» **PROVIDED RECORDS**
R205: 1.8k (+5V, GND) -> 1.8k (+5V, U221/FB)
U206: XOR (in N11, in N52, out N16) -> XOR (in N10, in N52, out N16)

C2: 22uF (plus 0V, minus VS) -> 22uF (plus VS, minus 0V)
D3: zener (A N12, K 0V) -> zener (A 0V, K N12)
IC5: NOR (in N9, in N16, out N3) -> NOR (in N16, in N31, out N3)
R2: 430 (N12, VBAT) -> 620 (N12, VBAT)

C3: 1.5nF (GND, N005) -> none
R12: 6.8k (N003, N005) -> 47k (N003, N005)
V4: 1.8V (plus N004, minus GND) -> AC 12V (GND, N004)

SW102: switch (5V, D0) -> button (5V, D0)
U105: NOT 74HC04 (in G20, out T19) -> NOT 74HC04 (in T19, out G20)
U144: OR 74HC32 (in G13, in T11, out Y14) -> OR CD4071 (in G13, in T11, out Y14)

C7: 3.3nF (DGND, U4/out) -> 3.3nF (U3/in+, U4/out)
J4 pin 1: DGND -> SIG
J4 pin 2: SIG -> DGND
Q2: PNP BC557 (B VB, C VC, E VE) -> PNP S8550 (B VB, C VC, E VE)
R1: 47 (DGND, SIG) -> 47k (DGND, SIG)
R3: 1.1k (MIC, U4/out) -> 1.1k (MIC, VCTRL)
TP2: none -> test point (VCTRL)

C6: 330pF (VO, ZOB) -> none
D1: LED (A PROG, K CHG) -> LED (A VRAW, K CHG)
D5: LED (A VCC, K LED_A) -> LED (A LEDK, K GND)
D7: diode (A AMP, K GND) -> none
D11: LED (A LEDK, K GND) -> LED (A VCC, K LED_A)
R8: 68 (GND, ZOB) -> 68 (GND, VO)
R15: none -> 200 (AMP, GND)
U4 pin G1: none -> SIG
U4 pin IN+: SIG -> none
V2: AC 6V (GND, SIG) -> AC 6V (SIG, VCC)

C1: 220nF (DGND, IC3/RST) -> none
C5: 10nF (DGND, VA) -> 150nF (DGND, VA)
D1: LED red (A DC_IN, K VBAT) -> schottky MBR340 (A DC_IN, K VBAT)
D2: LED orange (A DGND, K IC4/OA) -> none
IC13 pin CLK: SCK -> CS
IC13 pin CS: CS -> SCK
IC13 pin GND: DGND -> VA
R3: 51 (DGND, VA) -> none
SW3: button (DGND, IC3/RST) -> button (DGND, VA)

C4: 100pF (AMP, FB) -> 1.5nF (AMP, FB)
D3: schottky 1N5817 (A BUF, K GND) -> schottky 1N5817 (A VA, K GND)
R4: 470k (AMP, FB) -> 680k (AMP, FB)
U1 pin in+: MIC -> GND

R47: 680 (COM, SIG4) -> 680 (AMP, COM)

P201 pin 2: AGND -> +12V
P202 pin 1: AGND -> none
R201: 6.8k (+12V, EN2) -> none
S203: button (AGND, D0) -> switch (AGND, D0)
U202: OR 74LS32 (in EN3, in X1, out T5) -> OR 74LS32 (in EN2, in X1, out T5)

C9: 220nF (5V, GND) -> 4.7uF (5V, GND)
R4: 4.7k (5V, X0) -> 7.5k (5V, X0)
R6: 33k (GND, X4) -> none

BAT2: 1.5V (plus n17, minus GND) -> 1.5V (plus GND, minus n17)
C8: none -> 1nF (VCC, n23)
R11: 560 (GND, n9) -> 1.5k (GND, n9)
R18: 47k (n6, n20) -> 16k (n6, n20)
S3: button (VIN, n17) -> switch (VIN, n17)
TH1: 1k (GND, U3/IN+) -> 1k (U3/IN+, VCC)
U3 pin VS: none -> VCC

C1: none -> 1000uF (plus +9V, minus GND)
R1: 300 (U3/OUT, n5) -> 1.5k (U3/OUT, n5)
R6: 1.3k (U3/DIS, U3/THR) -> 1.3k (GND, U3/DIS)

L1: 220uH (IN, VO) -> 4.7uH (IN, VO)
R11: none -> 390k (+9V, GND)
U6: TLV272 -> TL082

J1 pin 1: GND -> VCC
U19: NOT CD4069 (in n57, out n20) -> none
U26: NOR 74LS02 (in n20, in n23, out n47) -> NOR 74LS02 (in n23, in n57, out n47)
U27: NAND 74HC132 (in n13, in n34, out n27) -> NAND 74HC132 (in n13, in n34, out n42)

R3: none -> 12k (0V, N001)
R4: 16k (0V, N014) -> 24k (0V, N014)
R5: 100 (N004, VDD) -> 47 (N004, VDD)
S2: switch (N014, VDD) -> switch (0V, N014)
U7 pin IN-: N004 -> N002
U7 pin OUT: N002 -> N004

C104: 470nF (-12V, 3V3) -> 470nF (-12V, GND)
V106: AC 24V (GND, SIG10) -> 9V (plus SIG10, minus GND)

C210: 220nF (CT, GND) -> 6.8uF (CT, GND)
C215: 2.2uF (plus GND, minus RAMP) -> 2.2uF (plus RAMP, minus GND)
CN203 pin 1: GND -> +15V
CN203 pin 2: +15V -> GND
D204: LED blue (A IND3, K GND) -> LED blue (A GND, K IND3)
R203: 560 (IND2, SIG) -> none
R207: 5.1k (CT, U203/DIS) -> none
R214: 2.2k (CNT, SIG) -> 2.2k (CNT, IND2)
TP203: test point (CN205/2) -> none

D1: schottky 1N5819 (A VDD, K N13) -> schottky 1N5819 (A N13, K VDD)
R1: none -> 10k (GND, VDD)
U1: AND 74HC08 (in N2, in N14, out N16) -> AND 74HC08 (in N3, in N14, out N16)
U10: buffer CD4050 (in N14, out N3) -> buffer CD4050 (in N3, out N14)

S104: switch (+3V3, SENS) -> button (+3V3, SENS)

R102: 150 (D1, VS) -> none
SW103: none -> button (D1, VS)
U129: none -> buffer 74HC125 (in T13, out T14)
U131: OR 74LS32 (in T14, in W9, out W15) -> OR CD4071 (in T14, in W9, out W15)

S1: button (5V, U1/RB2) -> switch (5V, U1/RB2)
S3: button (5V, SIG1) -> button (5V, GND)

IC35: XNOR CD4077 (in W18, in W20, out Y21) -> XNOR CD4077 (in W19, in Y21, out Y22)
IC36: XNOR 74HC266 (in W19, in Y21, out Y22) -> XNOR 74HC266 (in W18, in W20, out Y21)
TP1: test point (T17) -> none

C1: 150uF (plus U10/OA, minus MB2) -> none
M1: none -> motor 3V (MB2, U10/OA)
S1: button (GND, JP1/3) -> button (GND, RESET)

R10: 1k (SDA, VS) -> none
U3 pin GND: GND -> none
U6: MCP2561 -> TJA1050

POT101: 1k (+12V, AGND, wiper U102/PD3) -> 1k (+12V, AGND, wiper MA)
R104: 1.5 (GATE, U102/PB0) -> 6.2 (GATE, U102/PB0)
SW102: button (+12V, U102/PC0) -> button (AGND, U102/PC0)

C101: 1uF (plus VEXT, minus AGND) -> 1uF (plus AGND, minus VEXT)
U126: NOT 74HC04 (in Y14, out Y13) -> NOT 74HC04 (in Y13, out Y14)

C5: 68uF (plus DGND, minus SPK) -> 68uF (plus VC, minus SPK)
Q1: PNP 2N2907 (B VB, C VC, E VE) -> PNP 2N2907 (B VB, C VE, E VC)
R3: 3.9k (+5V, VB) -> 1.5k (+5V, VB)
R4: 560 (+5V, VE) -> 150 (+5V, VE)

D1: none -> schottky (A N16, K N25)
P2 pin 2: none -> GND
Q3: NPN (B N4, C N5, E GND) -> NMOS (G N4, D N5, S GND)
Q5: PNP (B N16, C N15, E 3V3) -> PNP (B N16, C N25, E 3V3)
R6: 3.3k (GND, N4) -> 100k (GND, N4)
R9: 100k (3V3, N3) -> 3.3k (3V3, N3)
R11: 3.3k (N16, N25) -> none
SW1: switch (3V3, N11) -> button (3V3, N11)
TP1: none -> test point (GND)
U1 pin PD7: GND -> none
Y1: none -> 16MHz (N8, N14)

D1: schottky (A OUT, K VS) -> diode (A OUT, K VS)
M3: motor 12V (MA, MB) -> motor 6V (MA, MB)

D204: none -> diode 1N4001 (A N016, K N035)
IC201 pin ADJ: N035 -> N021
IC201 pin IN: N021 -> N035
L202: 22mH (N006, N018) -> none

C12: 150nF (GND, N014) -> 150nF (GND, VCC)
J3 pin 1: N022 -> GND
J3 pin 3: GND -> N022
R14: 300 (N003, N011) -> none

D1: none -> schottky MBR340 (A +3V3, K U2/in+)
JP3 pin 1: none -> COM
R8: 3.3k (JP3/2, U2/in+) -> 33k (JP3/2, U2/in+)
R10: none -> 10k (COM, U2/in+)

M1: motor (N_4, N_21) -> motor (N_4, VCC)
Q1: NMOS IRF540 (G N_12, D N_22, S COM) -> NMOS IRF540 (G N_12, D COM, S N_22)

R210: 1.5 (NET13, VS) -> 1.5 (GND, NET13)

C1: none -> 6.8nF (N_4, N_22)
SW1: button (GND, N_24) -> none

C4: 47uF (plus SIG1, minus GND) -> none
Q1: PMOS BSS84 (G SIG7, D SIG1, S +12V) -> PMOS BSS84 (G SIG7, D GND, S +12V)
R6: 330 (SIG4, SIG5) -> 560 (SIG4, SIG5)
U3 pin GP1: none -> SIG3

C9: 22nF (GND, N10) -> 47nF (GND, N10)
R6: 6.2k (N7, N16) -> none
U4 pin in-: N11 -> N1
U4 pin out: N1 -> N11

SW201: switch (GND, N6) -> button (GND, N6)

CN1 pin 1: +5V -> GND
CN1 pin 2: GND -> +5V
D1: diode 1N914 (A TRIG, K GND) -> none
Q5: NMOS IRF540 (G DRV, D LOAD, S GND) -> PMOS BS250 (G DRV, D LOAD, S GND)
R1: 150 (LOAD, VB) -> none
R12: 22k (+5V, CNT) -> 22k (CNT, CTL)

» **ASSIGNMENT**
Extract every line of the records above that contains the word "buffer".

» **FINISHED EXERCISE**
U10: buffer CD4050 (in N14, out N3) -> buffer CD4050 (in N3, out N14)
U129: none -> buffer 74HC125 (in T13, out T14)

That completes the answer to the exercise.